** Opening TASK DATA block **

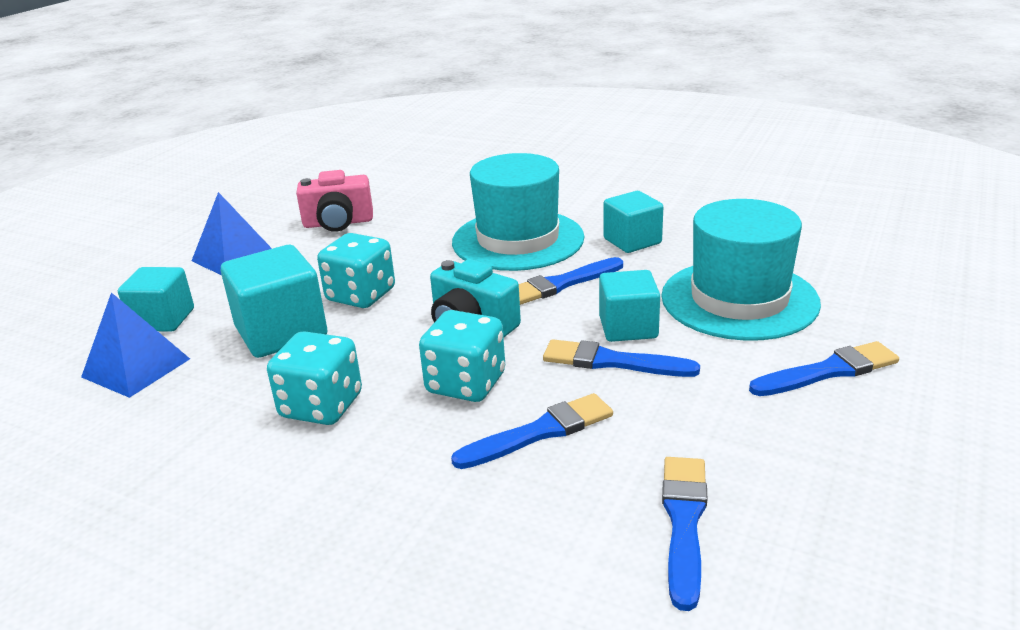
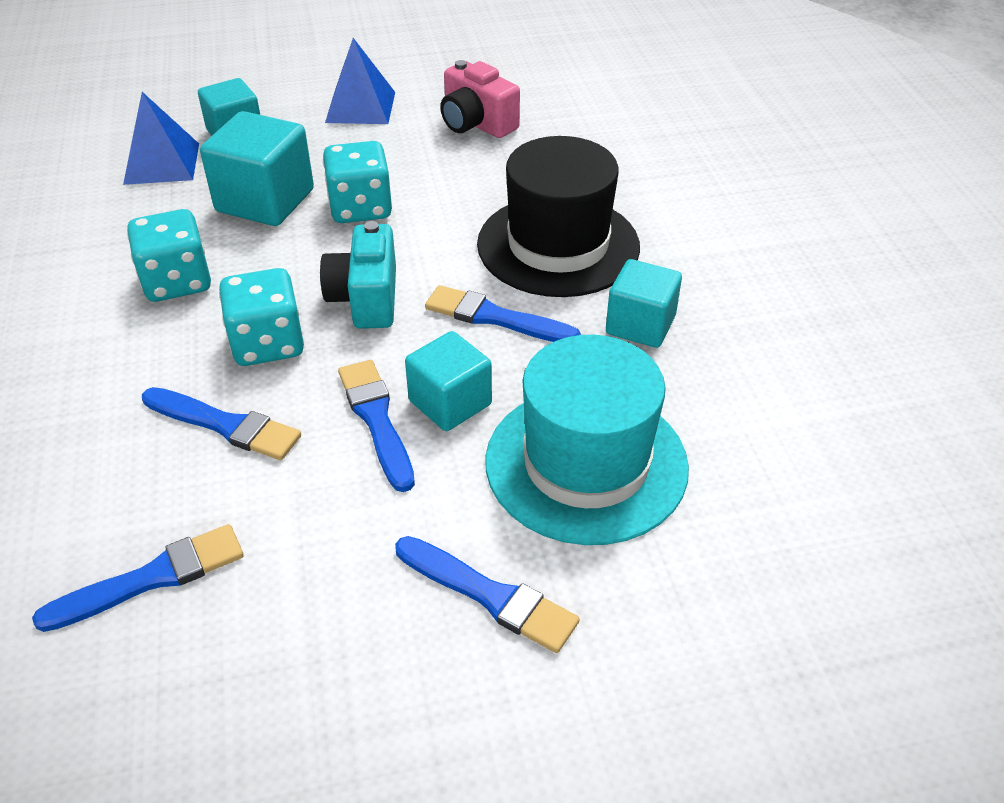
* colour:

** Closing TASK DATA block **
** Opening TASK DATA block **

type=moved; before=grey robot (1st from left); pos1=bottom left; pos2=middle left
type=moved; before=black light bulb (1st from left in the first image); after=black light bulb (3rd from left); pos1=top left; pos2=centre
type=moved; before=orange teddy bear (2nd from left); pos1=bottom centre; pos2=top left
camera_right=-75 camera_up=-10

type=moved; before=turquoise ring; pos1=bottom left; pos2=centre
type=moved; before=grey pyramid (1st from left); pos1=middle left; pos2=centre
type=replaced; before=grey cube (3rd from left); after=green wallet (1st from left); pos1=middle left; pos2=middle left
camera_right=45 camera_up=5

** Closing TASK DATA block **

■ INSTRUCTIONS FOR THE TASK ■
Here the job is to set down exactly the lines of the material above that fall between the one with "type=moved; before=black light" and the one with "type=moved; before=orange teddy", inclusive, and nothing beyond them.

■ WRITTEN ANSWER ■
type=moved; before=black light bulb (1st from left in the first image); after=black light bulb (3rd from left); pos1=top left; pos2=centre
type=moved; before=orange teddy bear (2nd from left); pos1=bottom centre; pos2=top left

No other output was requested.